- [Task instructions]: Where the word "pentagon" occurs in a line of the data, return the whole line.

- [Data provided]:
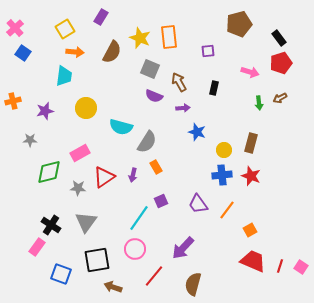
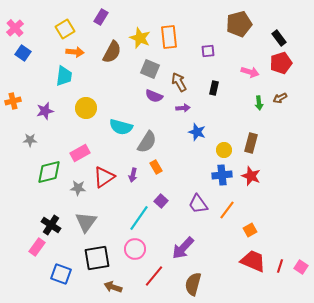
purple square at (161, 201): rotated 24 degrees counterclockwise
black square at (97, 260): moved 2 px up
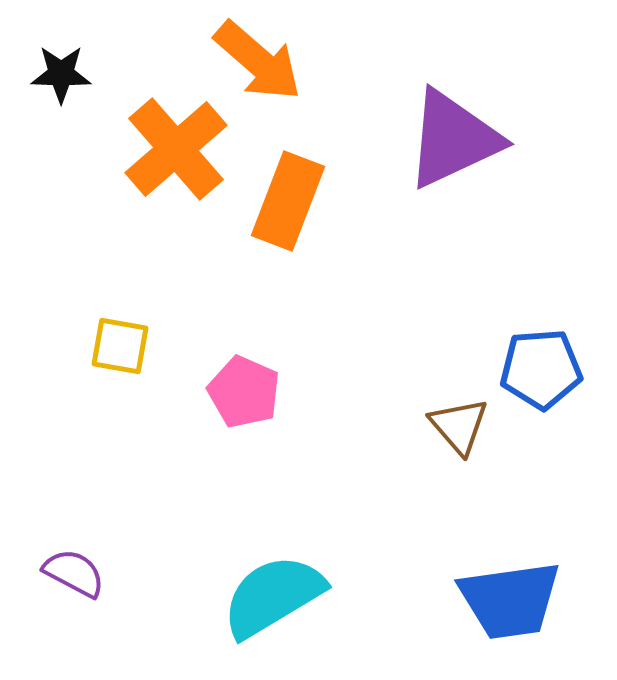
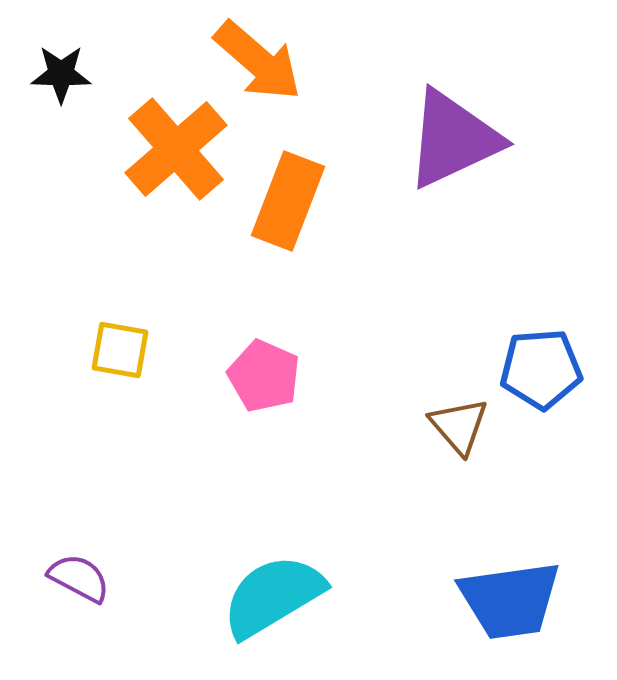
yellow square: moved 4 px down
pink pentagon: moved 20 px right, 16 px up
purple semicircle: moved 5 px right, 5 px down
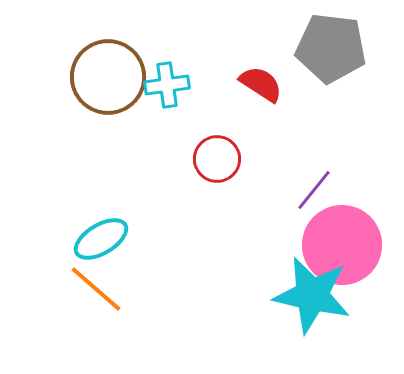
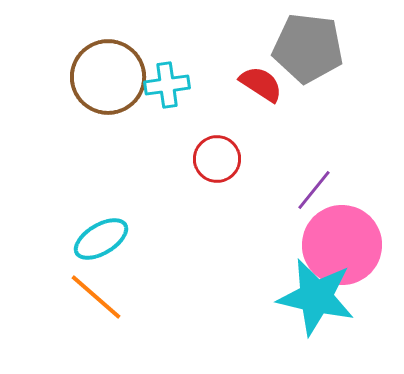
gray pentagon: moved 23 px left
orange line: moved 8 px down
cyan star: moved 4 px right, 2 px down
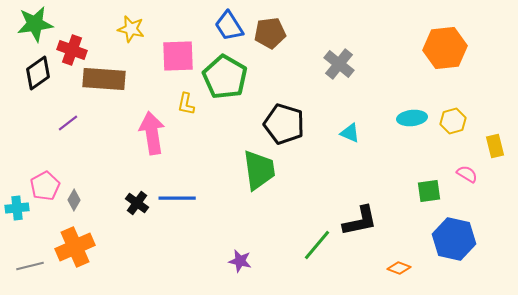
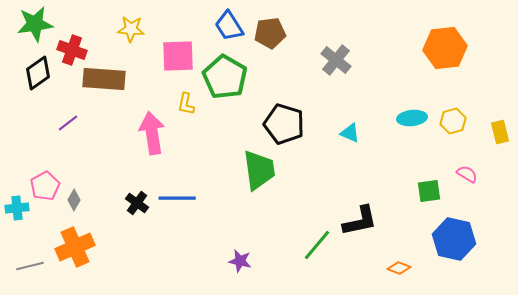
yellow star: rotated 8 degrees counterclockwise
gray cross: moved 3 px left, 4 px up
yellow rectangle: moved 5 px right, 14 px up
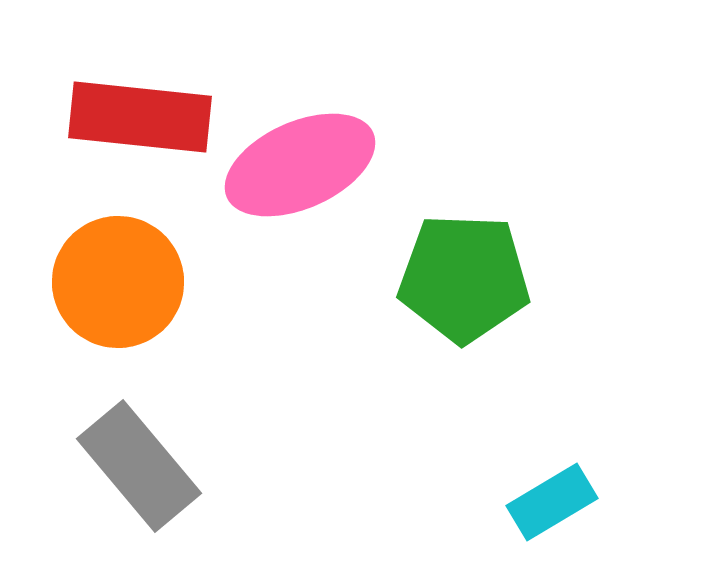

- [Exercise response]:
pink pentagon: moved 20 px right, 16 px up
gray pentagon: moved 23 px left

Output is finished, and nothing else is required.